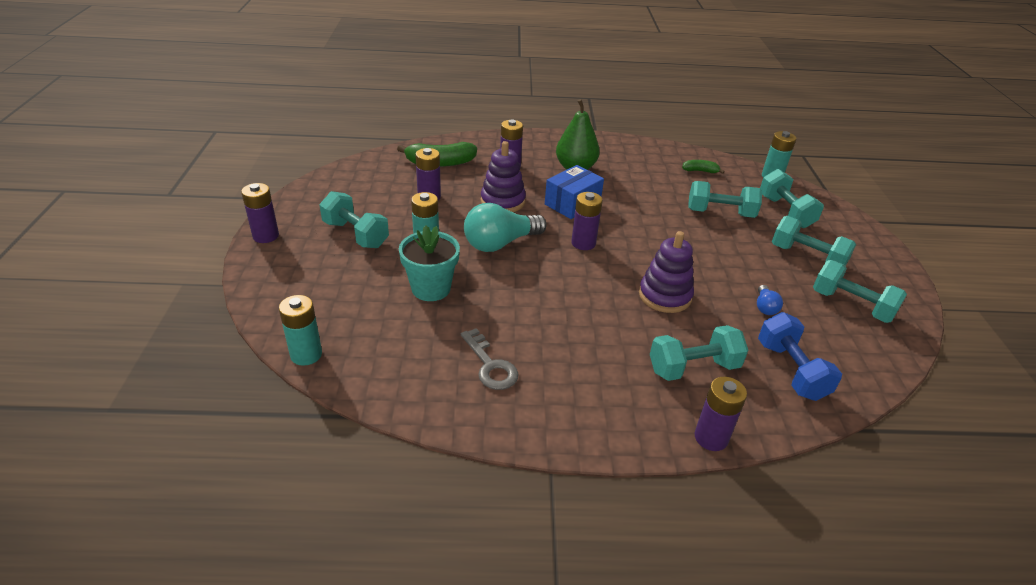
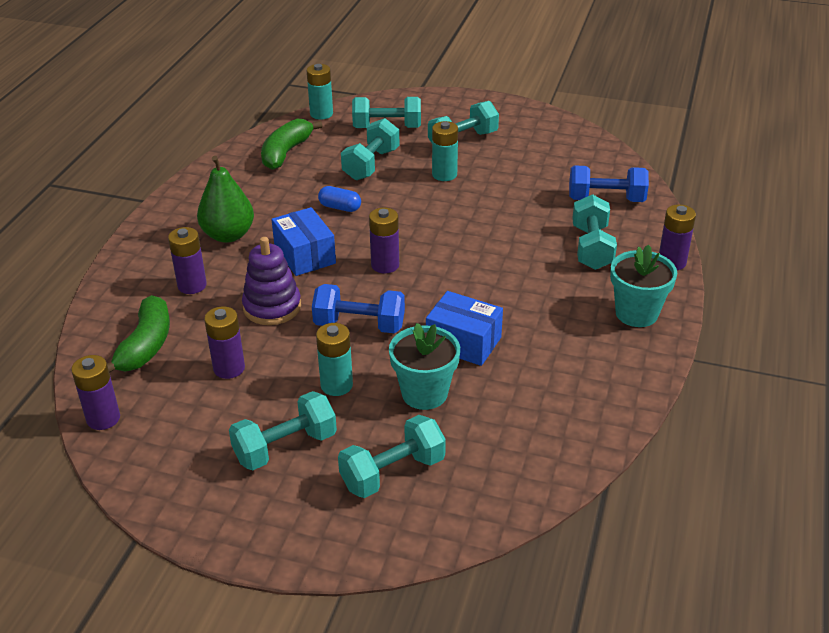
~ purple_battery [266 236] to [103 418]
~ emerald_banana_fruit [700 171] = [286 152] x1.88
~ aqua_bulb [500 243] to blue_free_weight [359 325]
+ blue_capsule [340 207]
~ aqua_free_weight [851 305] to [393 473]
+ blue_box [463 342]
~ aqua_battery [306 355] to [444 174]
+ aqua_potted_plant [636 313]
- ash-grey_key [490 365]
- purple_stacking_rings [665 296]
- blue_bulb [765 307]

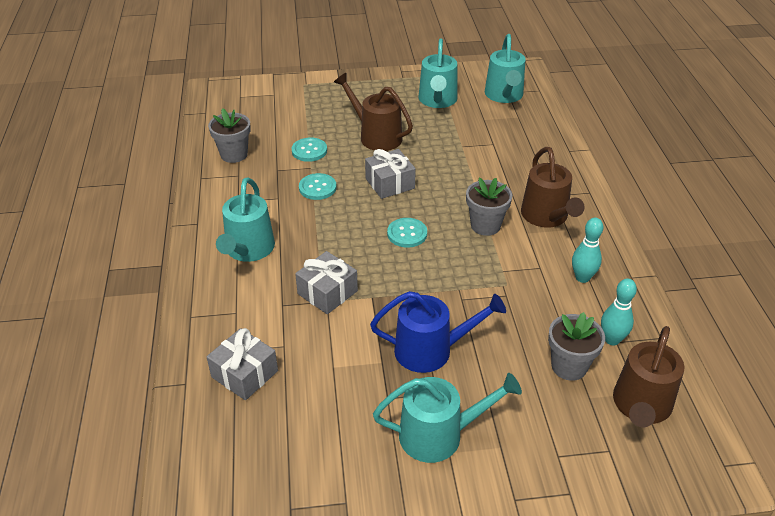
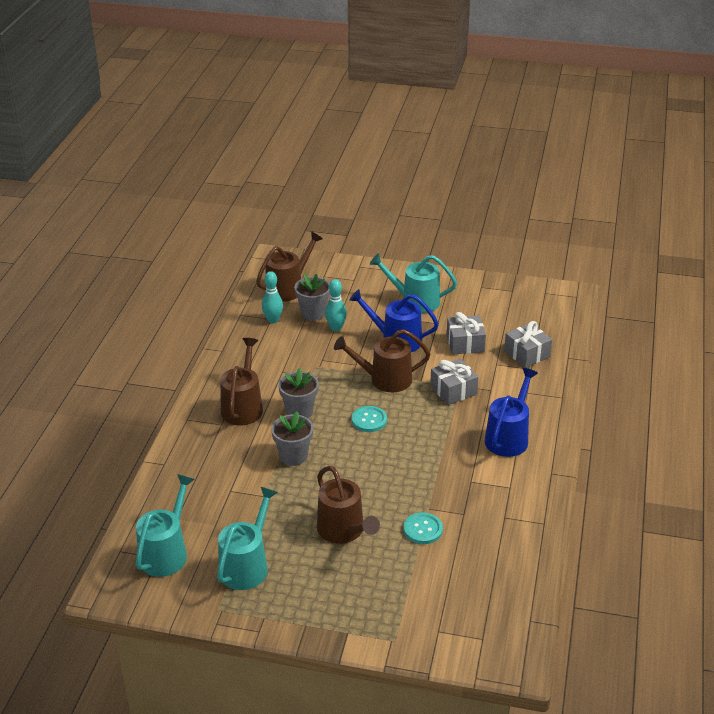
~ ash-grey_potted_plant [234 154] to [293 456]
~ aqua_bowling_pin [582 277] to [336 328]
+ brown_watering_can [385 379]
~ ash-grey_wrapped_gift [390 183] to [465 343]
~ aqua_watering_can [248 250] to blue_watering_can [508 437]
- aqua_shirt_button [317 188]

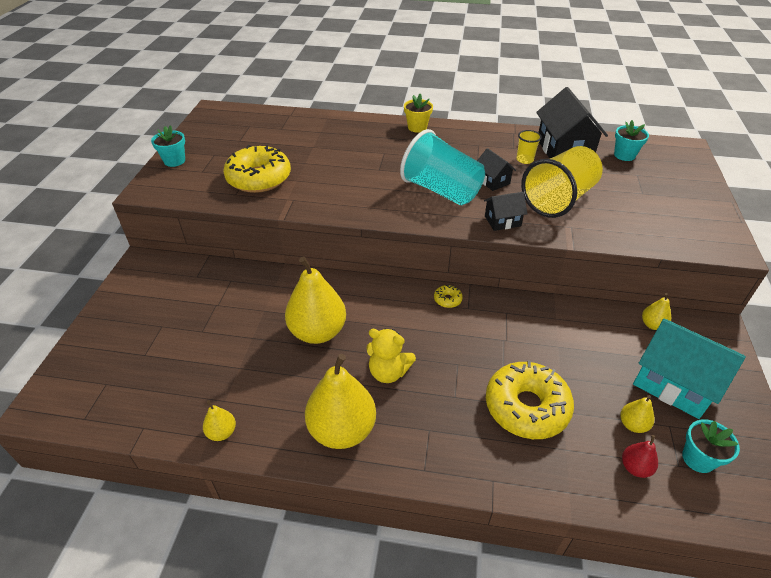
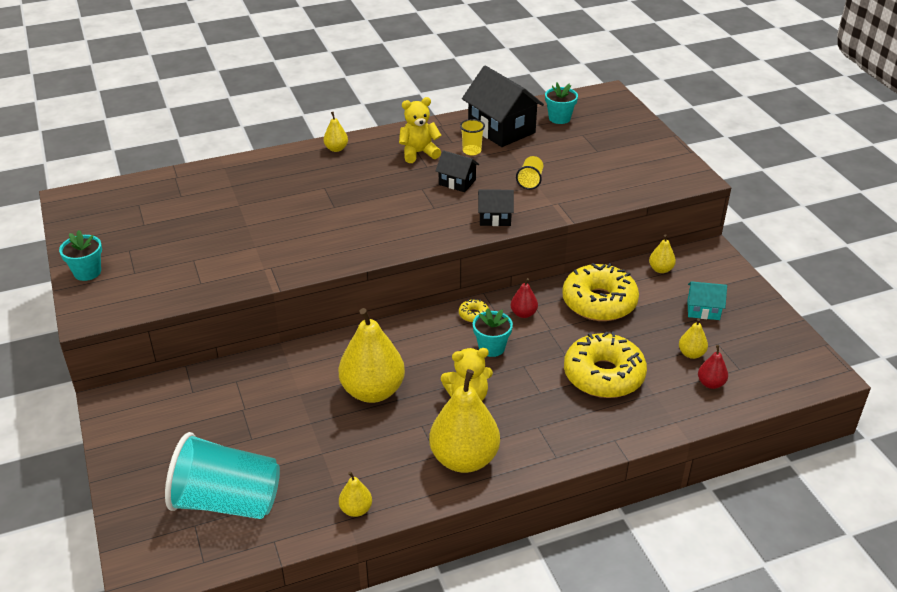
~ aqua_cup [441 191] to [227 501]
~ golden_potted_plant [417 127] to golden_pear_fruit [336 149]
+ golden_stuffed_bear [419 153]
~ aqua_potted_plant [698 459] to [491 347]
~ jet-black_house [502 221] = [495 218] 45 degrees clockwise
+ scarlet_pear_fruit [523 314]
~ golden_cup [559 199] = [530 181] x0.43
~ golden_glazed_donut [259 178] to [599 302]
~ aqua_house [674 383] = [703 310] x0.52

========================================

PROMPT
Please retype the material above exactly, and omit its images.

WRITTEN ANSWER
~ purple_battery [266 236] to [103 418]
~ emerald_banana_fruit [700 171] = [286 152] x1.88
~ aqua_bulb [500 243] to blue_free_weight [359 325]
+ blue_capsule [340 207]
~ aqua_free_weight [851 305] to [393 473]
+ blue_box [463 342]
~ aqua_battery [306 355] to [444 174]
+ aqua_potted_plant [636 313]
- ash-grey_key [490 365]
- purple_stacking_rings [665 296]
- blue_bulb [765 307]

~ ash-grey_potted_plant [234 154] to [293 456]
~ aqua_bowling_pin [582 277] to [336 328]
+ brown_watering_can [385 379]
~ ash-grey_wrapped_gift [390 183] to [465 343]
~ aqua_watering_can [248 250] to blue_watering_can [508 437]
- aqua_shirt_button [317 188]

~ aqua_cup [441 191] to [227 501]
~ golden_potted_plant [417 127] to golden_pear_fruit [336 149]
+ golden_stuffed_bear [419 153]
~ aqua_potted_plant [698 459] to [491 347]
~ jet-black_house [502 221] = [495 218] 45 degrees clockwise
+ scarlet_pear_fruit [523 314]
~ golden_cup [559 199] = [530 181] x0.43
~ golden_glazed_donut [259 178] to [599 302]
~ aqua_house [674 383] = [703 310] x0.52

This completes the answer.